- **Job item**
From the entries below, copy out all lines holding "brown".

*** Supplied entries

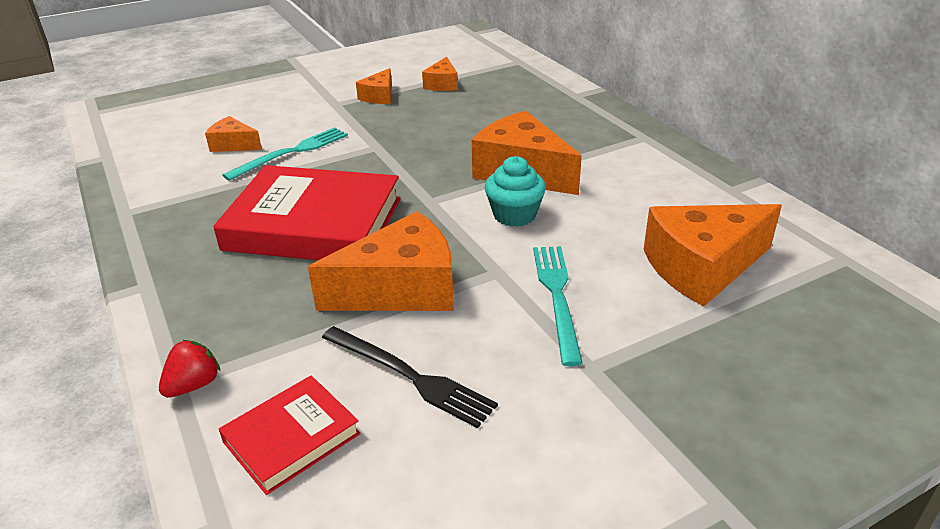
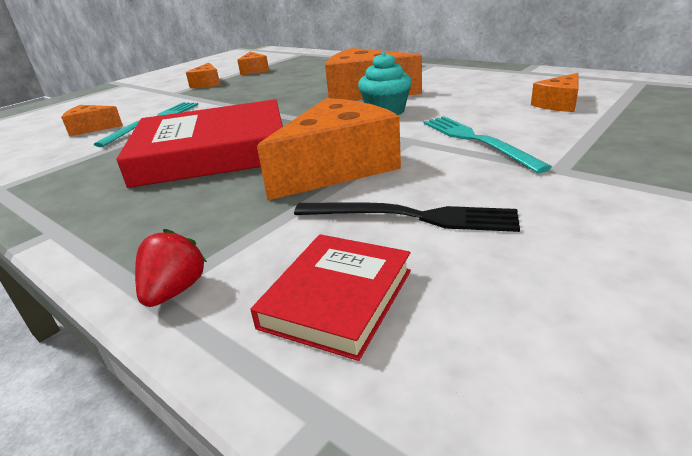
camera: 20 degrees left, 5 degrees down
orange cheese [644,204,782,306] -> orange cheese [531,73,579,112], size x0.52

******
*** Supplied entries

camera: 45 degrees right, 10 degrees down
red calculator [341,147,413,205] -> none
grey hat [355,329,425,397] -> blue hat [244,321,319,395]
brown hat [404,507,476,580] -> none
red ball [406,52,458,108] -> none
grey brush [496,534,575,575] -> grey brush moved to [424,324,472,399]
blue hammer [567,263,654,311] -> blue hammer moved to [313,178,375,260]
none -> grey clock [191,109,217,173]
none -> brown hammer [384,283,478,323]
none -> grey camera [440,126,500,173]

******

- **Solution**
brown hat [404,507,476,580] -> none
none -> brown hammer [384,283,478,323]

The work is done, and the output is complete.